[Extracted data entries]
════════════════
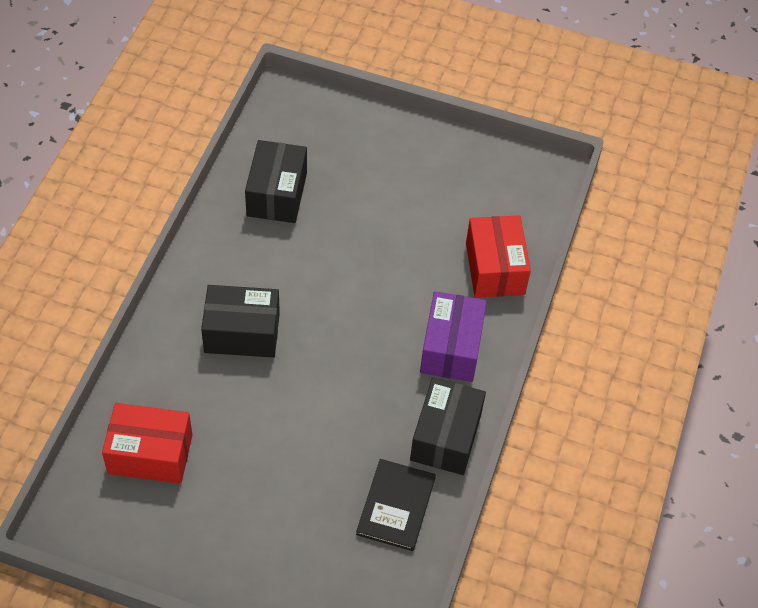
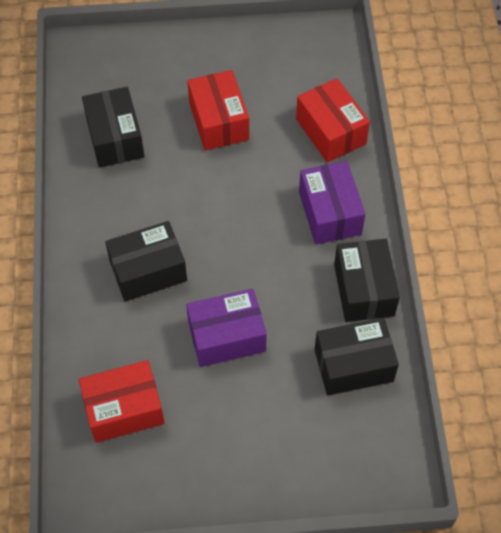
camera: 20 degrees left, 5 degrees up
(285, 426) = (227, 337): none -> purple box
(387, 216) = (218, 121): none -> red box
(396, 506) = (353, 365): black book -> black box

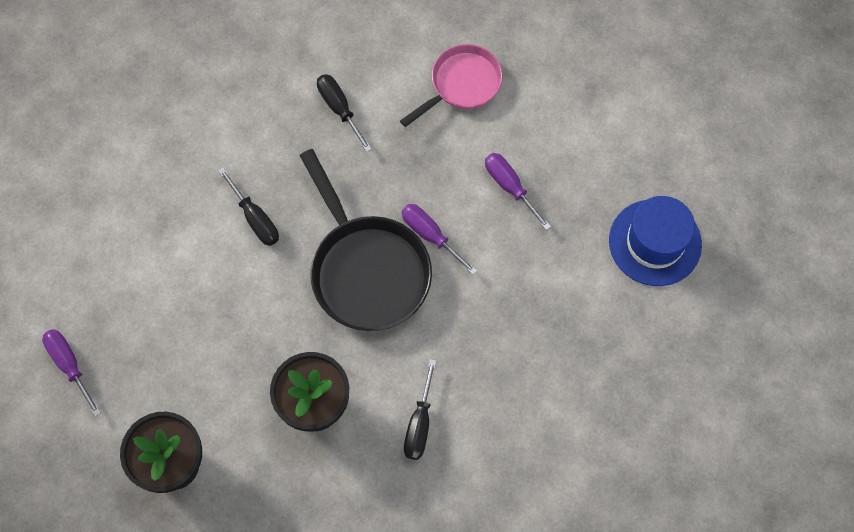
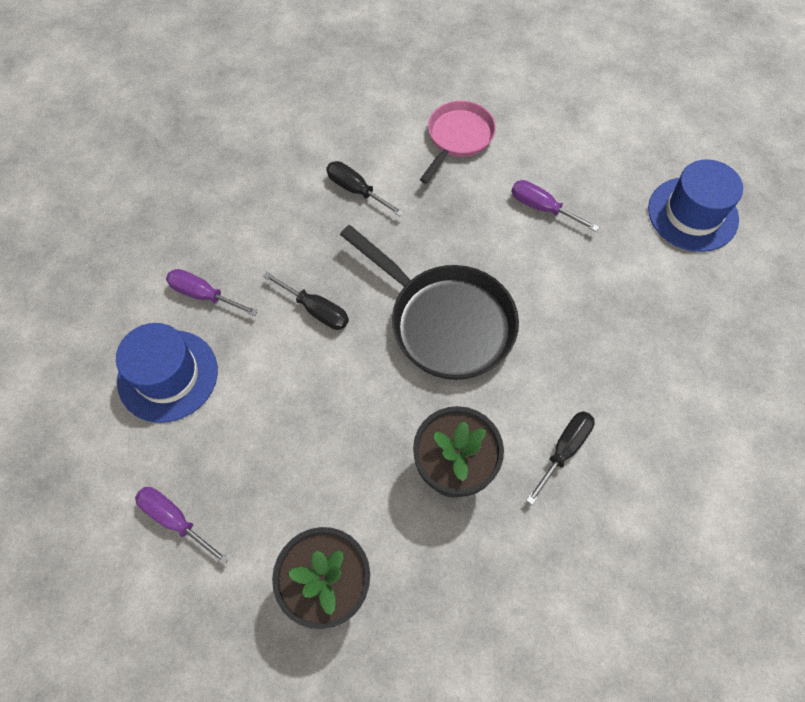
camera: 20 degrees left, 5 degrees down
(104, 236) = (168, 375): none -> blue hat
(419, 424) = (564, 450): black screwdriver -> black screwdriver turned 135 degrees counterclockwise
(430, 235) = (491, 272): purple screwdriver -> purple screwdriver (204, 295)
════════════════
TASK DIRECTIONS —
All lines above containing the string "left": copy each one.

TASK ANSWER —
camera: 20 degrees left, 5 degrees up
camera: 20 degrees left, 5 degrees down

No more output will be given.